> [Task brief] Reproduce the records below exactly as they appear, omitting any pictures they contain.

> [Data shown]
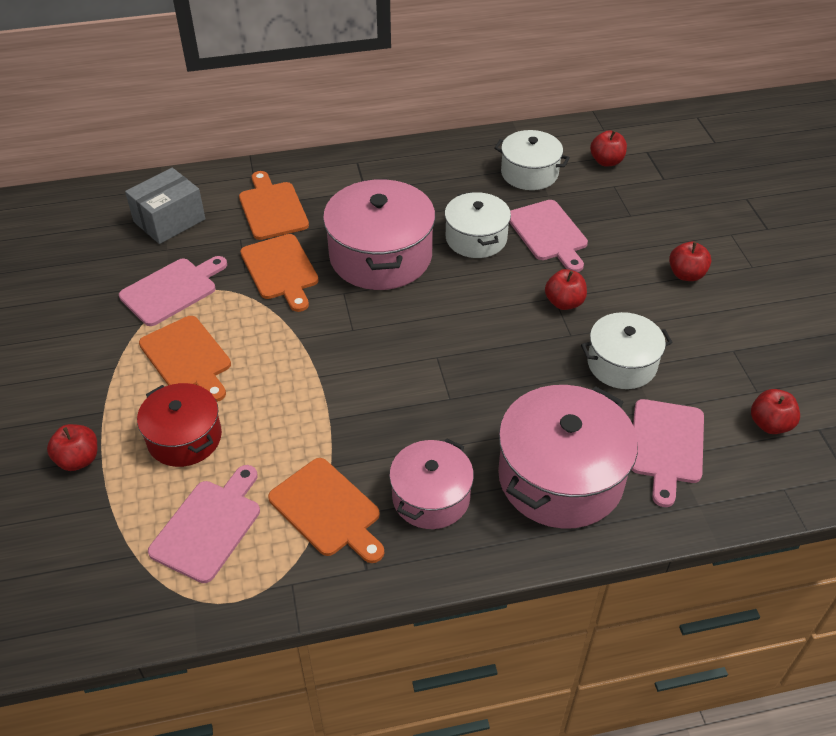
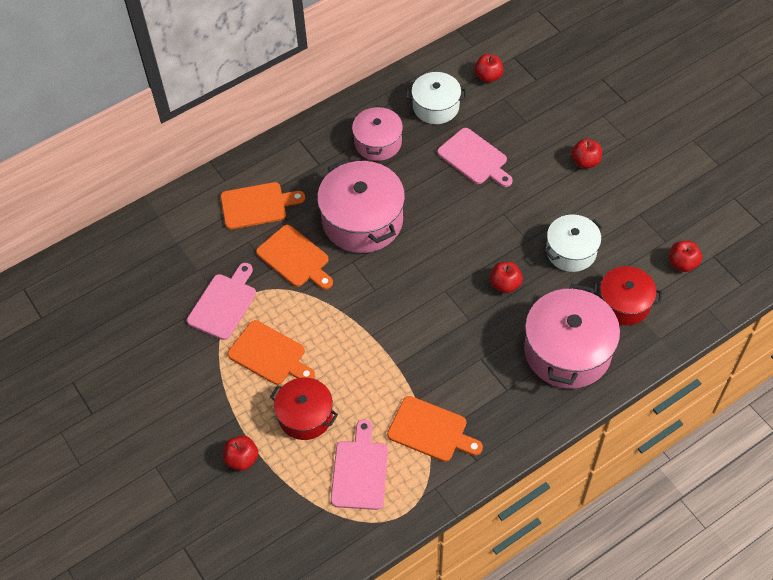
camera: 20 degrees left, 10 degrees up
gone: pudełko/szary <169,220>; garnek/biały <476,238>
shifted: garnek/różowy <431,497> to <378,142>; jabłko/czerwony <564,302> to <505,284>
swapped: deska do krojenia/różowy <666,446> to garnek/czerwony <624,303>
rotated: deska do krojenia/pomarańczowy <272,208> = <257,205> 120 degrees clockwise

> [Solved problem]
camera: 20 degrees left, 10 degrees up
gone: pudełko/szary <169,220>; garnek/biały <476,238>
shifted: garnek/różowy <431,497> to <378,142>; jabłko/czerwony <564,302> to <505,284>
swapped: deska do krojenia/różowy <666,446> to garnek/czerwony <624,303>
rotated: deska do krojenia/pomarańczowy <272,208> = <257,205> 120 degrees clockwise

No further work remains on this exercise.